# ACTION ITEM:
An exact copy of the data is needed, one that excludes all pictures.

# SUPPLIED INFORMATION:
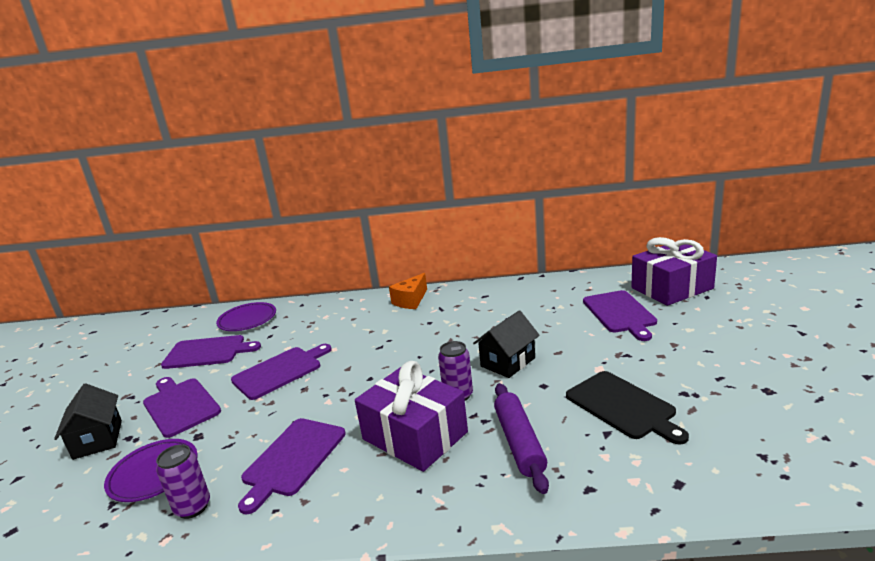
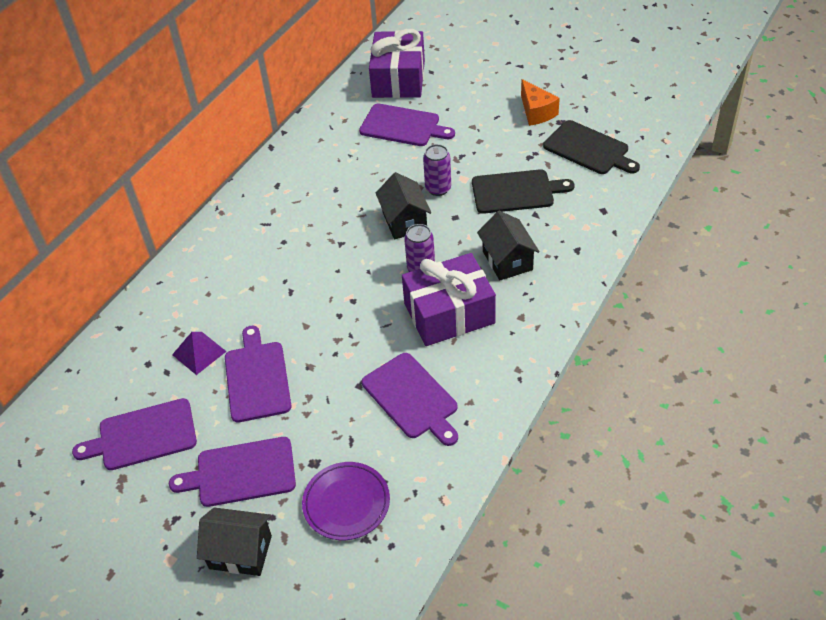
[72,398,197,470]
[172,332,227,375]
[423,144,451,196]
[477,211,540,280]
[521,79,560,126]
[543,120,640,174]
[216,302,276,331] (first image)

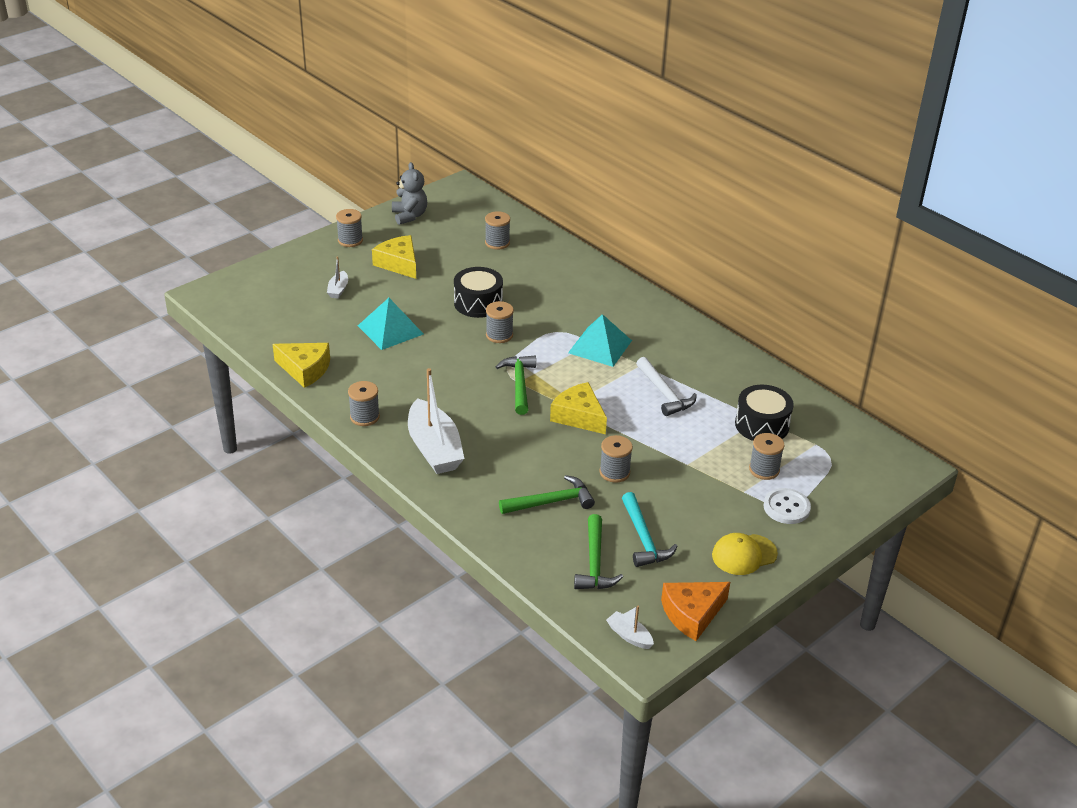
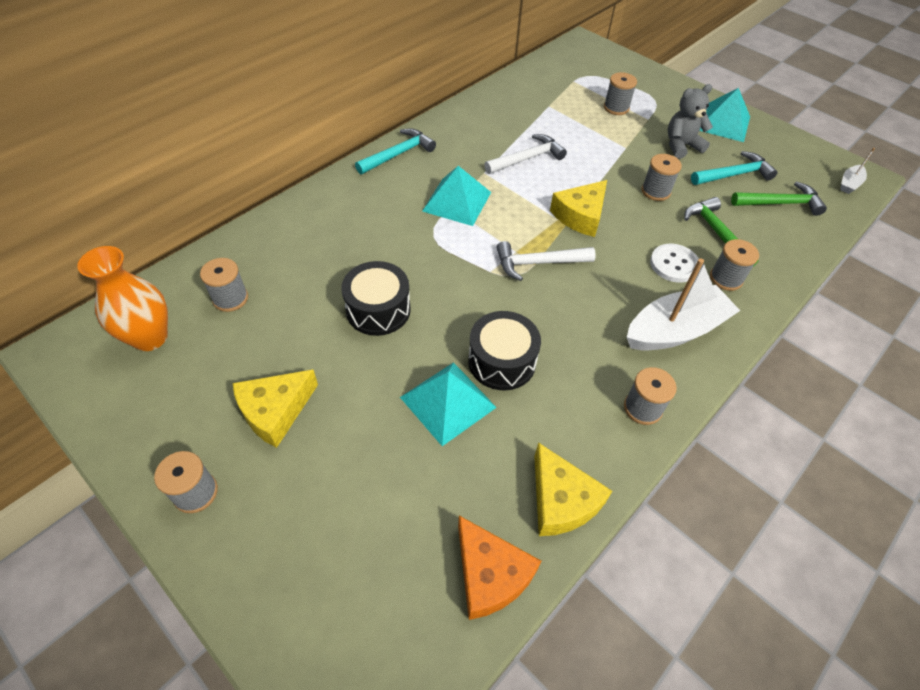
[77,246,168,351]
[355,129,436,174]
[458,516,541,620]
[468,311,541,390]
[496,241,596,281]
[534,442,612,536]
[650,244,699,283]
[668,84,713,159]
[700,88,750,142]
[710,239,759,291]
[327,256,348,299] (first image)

# WRITTEN ANSWER:
[72,398,197,470]
[172,332,227,375]
[423,144,451,196]
[477,211,540,280]
[521,79,560,126]
[543,120,640,174]
[216,302,276,331] (first image)

[77,246,168,351]
[355,129,436,174]
[458,516,541,620]
[468,311,541,390]
[496,241,596,281]
[534,442,612,536]
[650,244,699,283]
[668,84,713,159]
[700,88,750,142]
[710,239,759,291]
[327,256,348,299] (first image)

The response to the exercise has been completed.